Begin

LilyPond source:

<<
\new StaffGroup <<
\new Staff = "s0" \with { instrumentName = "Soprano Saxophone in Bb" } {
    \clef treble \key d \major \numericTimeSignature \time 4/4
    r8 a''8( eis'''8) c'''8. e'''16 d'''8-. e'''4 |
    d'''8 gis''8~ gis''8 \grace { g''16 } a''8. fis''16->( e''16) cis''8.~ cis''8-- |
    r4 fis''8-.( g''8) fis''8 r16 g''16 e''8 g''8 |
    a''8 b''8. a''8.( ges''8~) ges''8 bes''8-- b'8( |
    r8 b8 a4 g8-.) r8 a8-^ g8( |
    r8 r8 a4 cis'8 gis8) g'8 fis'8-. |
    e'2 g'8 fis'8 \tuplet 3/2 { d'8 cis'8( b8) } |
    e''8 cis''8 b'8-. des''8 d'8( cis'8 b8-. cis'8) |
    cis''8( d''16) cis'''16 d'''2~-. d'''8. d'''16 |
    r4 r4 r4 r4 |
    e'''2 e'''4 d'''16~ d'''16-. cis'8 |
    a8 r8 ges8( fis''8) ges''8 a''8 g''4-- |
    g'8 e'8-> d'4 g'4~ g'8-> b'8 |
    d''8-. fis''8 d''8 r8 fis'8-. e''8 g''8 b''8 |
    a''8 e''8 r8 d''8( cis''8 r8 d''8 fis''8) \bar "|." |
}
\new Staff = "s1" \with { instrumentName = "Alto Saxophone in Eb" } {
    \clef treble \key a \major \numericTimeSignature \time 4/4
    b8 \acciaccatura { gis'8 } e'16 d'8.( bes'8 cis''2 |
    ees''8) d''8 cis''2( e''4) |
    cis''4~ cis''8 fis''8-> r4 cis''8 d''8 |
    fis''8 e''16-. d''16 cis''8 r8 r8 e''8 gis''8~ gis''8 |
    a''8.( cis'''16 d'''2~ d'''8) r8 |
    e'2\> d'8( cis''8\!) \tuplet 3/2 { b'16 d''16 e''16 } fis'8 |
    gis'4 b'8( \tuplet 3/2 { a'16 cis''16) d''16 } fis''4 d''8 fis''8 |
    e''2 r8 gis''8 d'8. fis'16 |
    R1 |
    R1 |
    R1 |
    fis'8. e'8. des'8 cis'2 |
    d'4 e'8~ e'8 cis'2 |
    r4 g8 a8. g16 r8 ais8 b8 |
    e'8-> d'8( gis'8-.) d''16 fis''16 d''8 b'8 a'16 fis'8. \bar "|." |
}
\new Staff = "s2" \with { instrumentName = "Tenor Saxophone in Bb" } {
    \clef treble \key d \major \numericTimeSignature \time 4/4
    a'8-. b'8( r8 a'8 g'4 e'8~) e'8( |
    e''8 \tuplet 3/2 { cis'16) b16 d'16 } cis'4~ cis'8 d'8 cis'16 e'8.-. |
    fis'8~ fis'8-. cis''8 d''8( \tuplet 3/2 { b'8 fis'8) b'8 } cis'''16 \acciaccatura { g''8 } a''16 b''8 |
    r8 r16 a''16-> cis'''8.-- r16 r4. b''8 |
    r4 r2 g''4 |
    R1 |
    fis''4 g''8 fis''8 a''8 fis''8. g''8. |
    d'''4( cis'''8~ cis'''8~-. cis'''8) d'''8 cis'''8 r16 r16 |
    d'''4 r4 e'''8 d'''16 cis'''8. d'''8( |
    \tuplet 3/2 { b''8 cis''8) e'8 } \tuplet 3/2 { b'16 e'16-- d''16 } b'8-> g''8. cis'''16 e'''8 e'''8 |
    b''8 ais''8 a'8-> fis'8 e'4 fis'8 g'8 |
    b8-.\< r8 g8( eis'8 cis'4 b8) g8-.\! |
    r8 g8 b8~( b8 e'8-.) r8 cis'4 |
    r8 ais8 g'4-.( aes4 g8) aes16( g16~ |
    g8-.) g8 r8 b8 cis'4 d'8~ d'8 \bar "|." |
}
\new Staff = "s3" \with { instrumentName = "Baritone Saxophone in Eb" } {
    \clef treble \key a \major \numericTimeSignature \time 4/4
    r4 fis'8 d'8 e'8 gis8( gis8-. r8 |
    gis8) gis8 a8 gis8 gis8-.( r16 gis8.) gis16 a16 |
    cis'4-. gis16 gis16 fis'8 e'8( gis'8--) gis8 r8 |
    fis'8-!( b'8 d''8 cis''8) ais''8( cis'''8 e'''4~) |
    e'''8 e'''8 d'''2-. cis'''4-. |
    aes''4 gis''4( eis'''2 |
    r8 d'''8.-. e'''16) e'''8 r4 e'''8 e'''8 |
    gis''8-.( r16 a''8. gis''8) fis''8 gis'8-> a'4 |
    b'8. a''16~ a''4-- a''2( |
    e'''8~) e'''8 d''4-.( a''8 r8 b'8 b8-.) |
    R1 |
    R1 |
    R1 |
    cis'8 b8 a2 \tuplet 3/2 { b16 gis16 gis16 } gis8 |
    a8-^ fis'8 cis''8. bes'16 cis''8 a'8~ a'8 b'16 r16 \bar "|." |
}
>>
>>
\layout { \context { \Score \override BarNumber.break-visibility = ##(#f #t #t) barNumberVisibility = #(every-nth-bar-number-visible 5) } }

End

● **What this task involves**
Pull out every line of the material above that contains the string "with". Case counts.

● **Problem solution**
\new Staff = "s0" \with { instrumentName = "Soprano Saxophone in Bb" } {
\new Staff = "s1" \with { instrumentName = "Alto Saxophone in Eb" } {
\new Staff = "s2" \with { instrumentName = "Tenor Saxophone in Bb" } {
\new Staff = "s3" \with { instrumentName = "Baritone Saxophone in Eb" } {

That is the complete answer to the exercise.